[Change detection outputs]
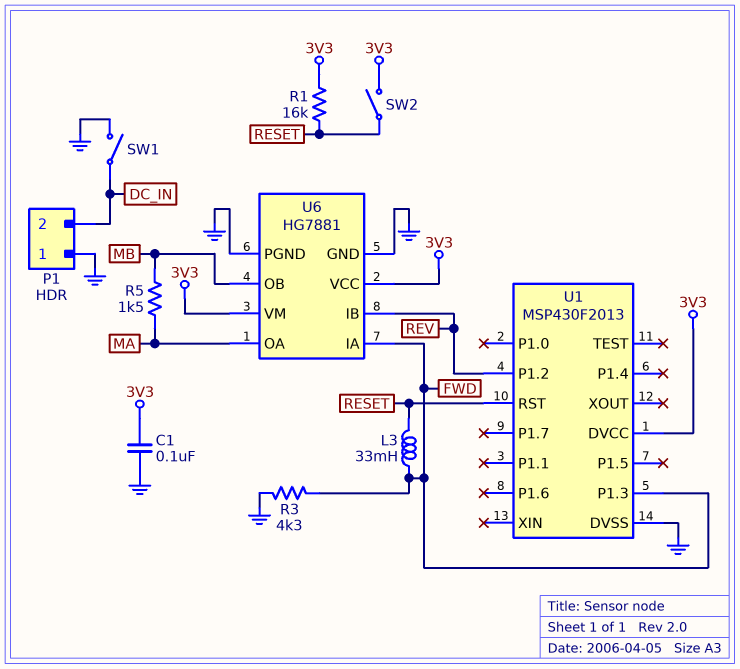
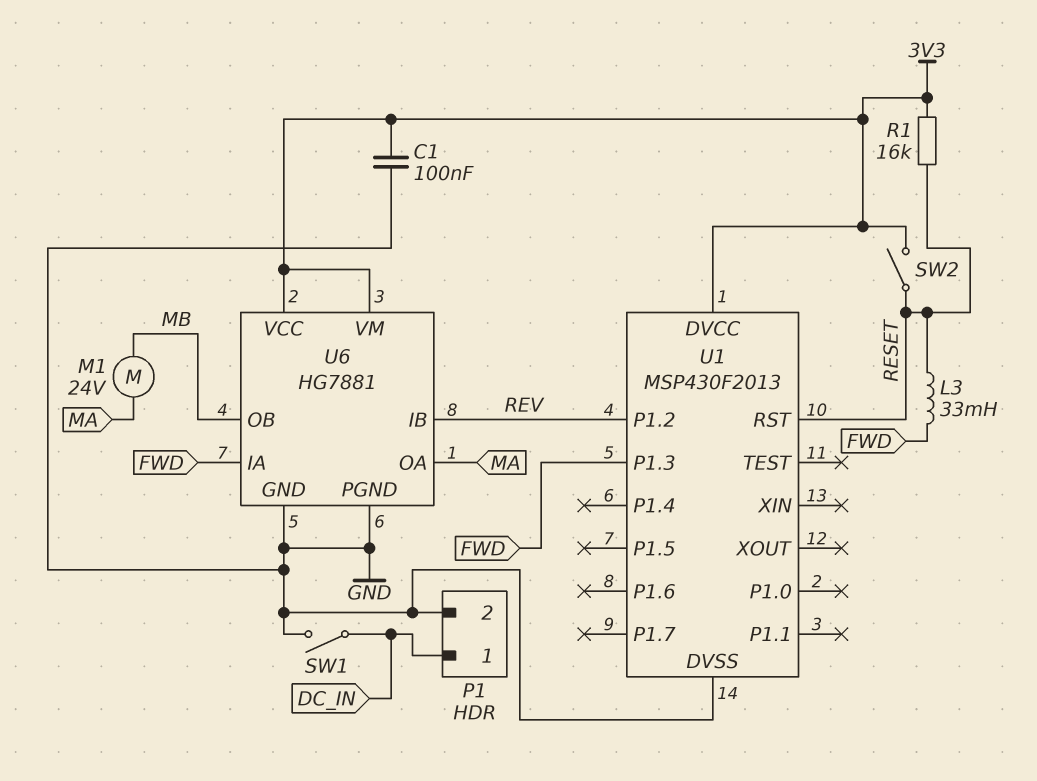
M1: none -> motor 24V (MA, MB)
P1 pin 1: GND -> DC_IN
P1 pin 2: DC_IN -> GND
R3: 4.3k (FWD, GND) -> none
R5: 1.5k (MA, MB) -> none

▸ **TASK OBJECTIVE**
Retype the data exactly as it stands, but keep the images out of your copy.

▸ **SOLUTION FOR THIS EXERCISE**
M1: none -> motor 24V (MA, MB)
P1 pin 1: GND -> DC_IN
P1 pin 2: DC_IN -> GND
R3: 4.3k (FWD, GND) -> none
R5: 1.5k (MA, MB) -> none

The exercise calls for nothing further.